## EXERCISE DIRECTIONS:
Below are some records. Pull every line that contains the word "minus".

Dataset records
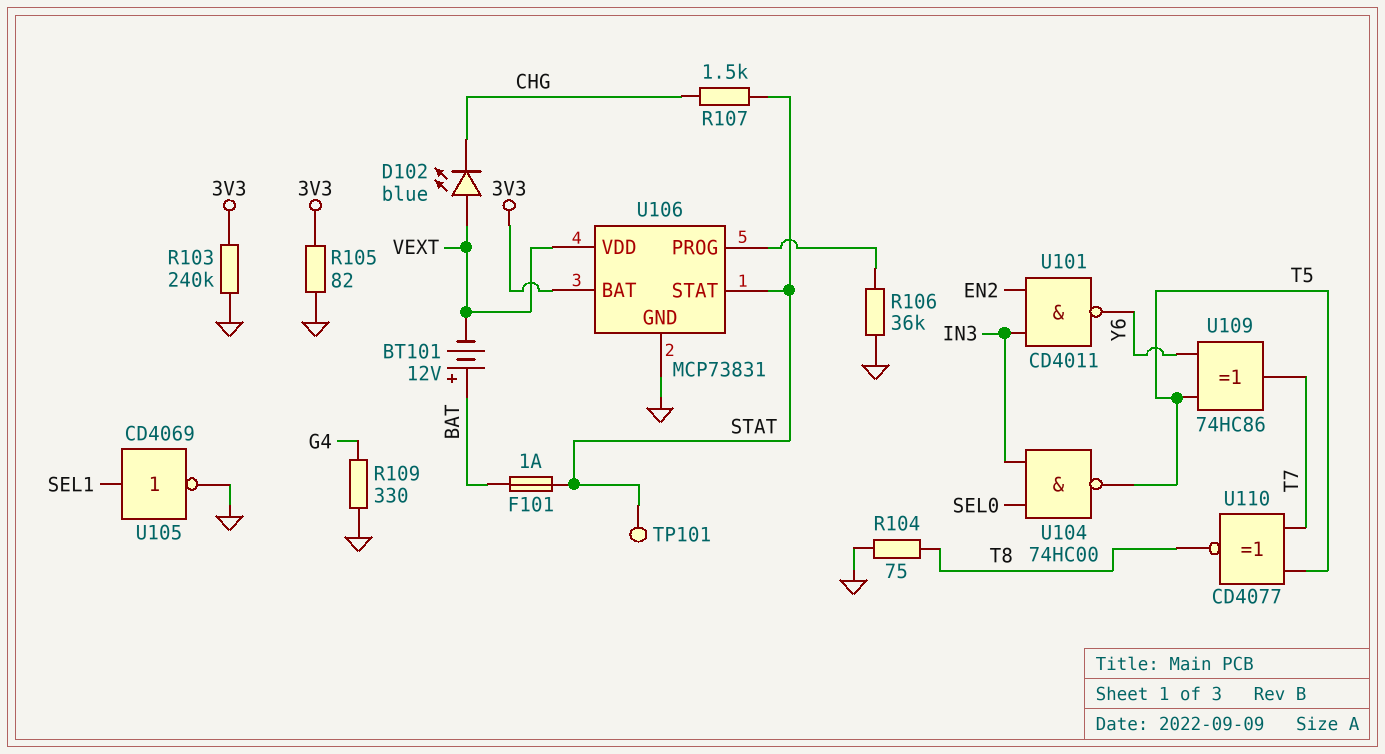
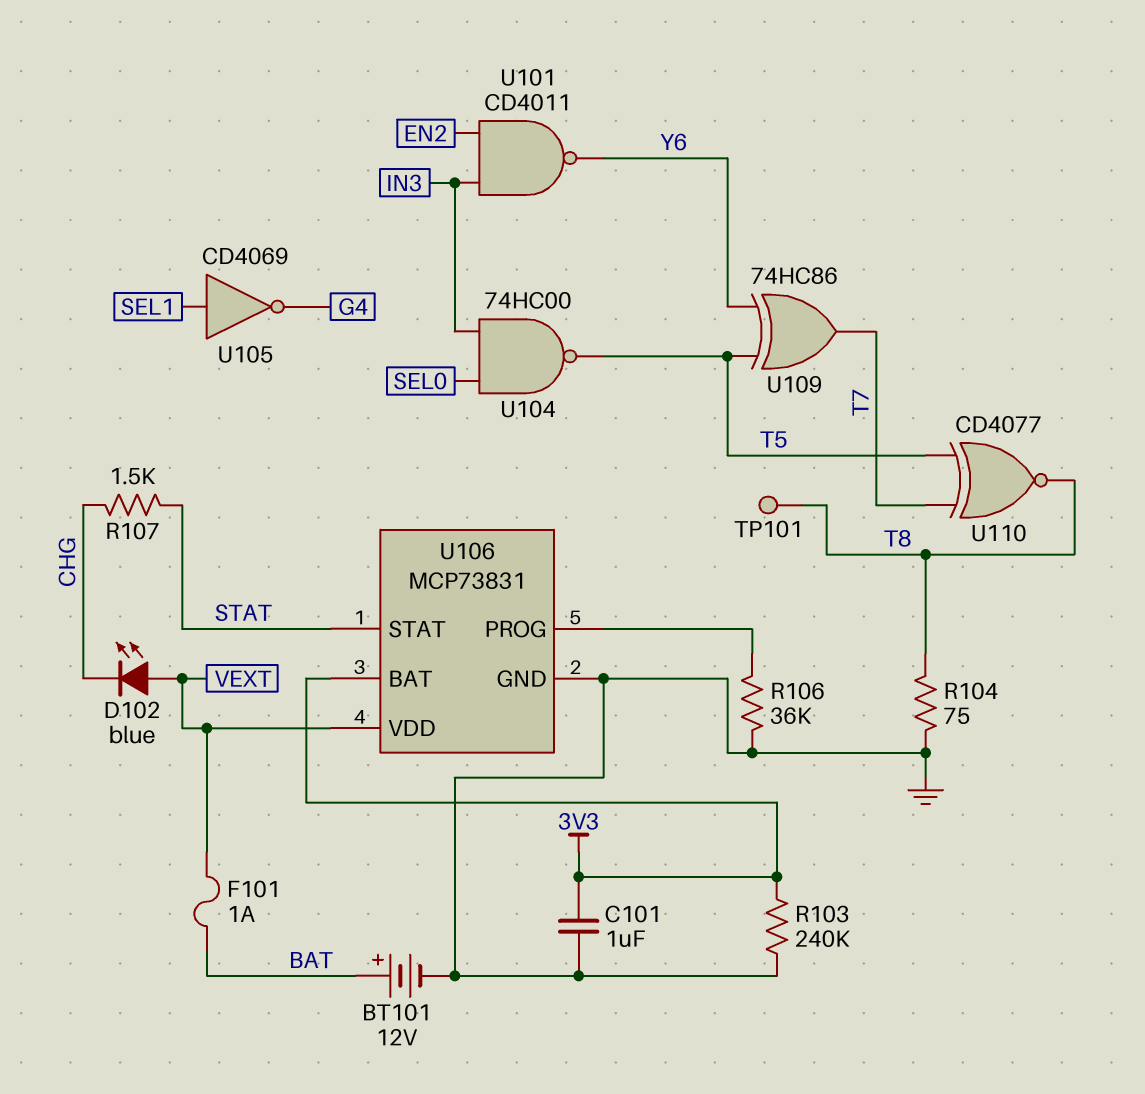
BT101: 12V (plus BAT, minus VEXT) -> 12V (plus BAT, minus GND)
C101: none -> 1uF (3V3, GND)
F101: 1A (BAT, STAT) -> 1A (BAT, VEXT)
R105: 82 (3V3, GND) -> none
R109: 330 (G4, GND) -> none
TP101: test point (STAT) -> test point (T8)
U105: NOT CD4069 (in SEL1, out GND) -> NOT CD4069 (in SEL1, out G4)

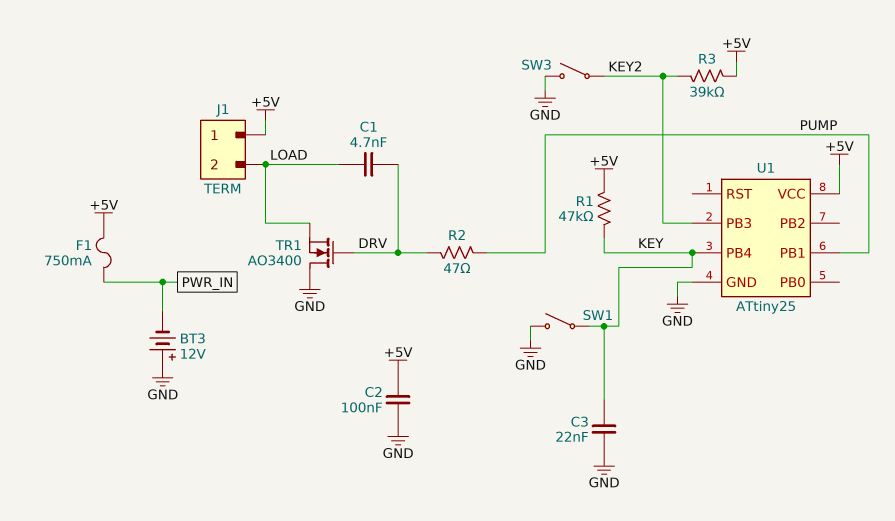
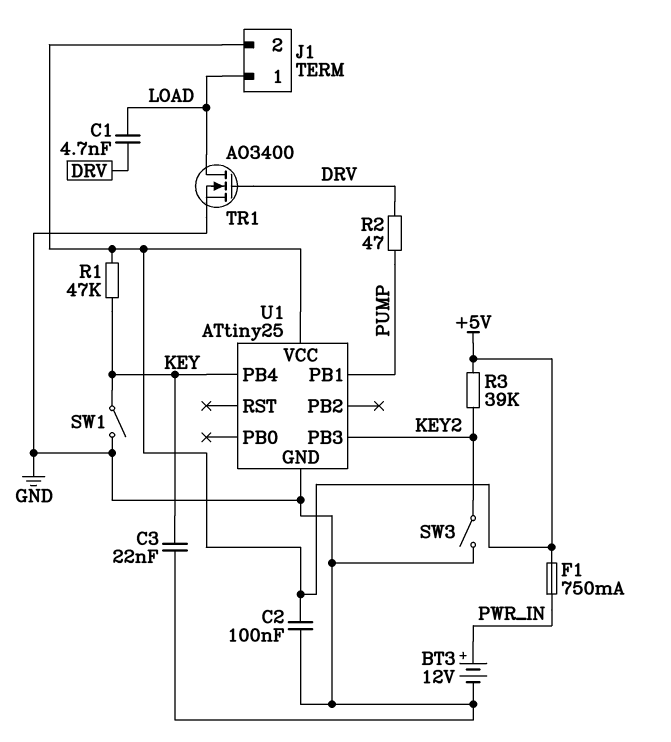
BT3: 12V (plus GND, minus PWR_IN) -> 12V (plus PWR_IN, minus GND)
J1 pin 1: +5V -> LOAD
J1 pin 2: LOAD -> +5V
TR1: NMOS AO3400 (G DRV, D GND, S LOAD) -> NMOS AO3400 (G DRV, D LOAD, S GND)

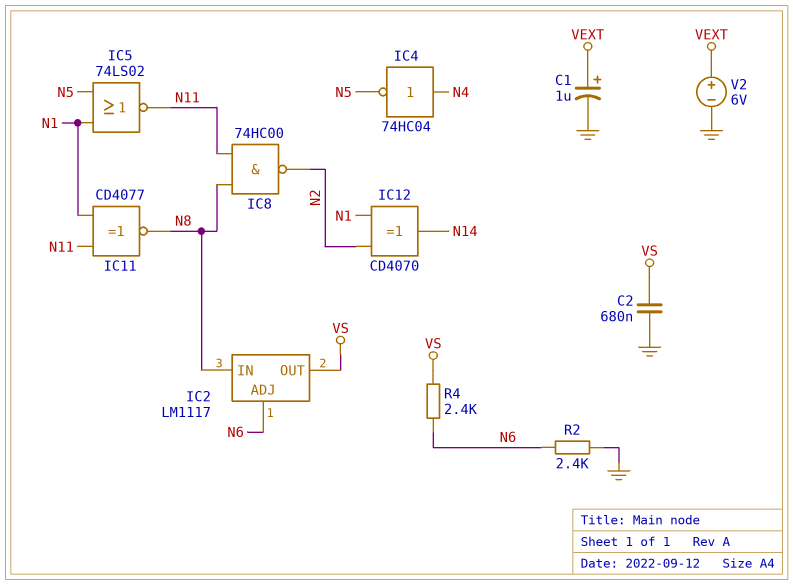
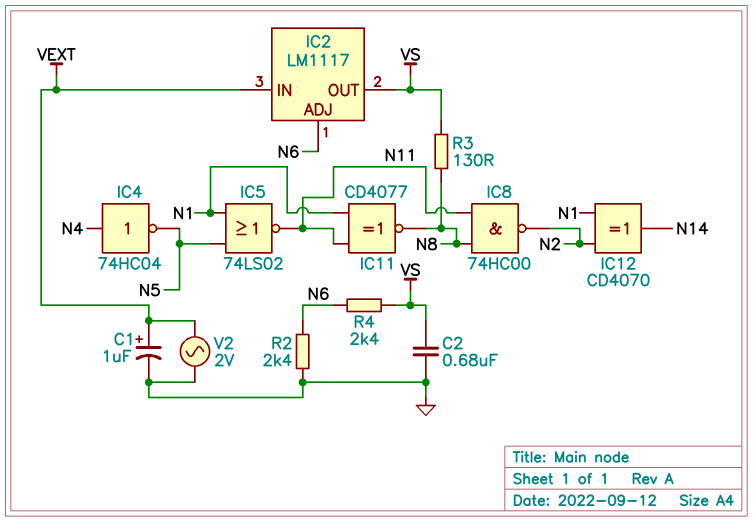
IC2 pin IN: N8 -> VEXT
R3: none -> 130 (N8, VS)
V2: 6V (plus VEXT, minus GND) -> AC 2V (GND, VEXT)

## ANSWER BOX:
BT101: 12V (plus BAT, minus VEXT) -> 12V (plus BAT, minus GND)
BT3: 12V (plus GND, minus PWR_IN) -> 12V (plus PWR_IN, minus GND)
V2: 6V (plus VEXT, minus GND) -> AC 2V (GND, VEXT)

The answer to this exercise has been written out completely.